Work to be completed: Output each of the entries exactly, skipping every picture they contain.
↓↓↓
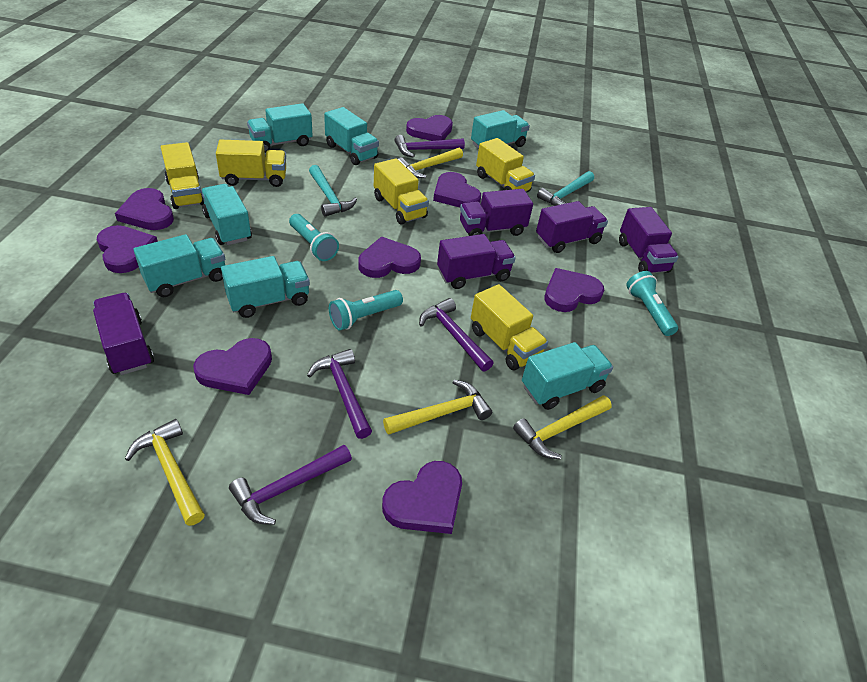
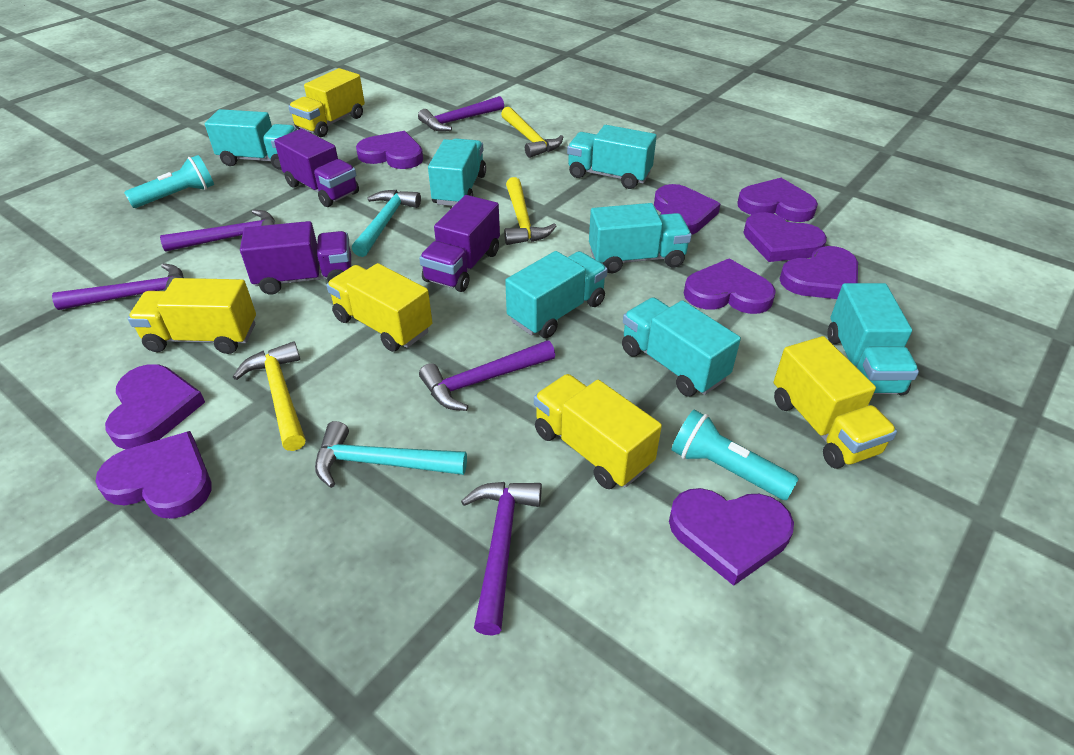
purple hammer: 4 -> 5
purple heart: 8 -> 9
purple truck: 5 -> 3
turquoise flashlight: 3 -> 2
yellow hammer: 4 -> 3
↑↑↑
Expected answer:
purple hammer: 4 -> 5
purple heart: 8 -> 9
purple truck: 5 -> 3
turquoise flashlight: 3 -> 2
yellow hammer: 4 -> 3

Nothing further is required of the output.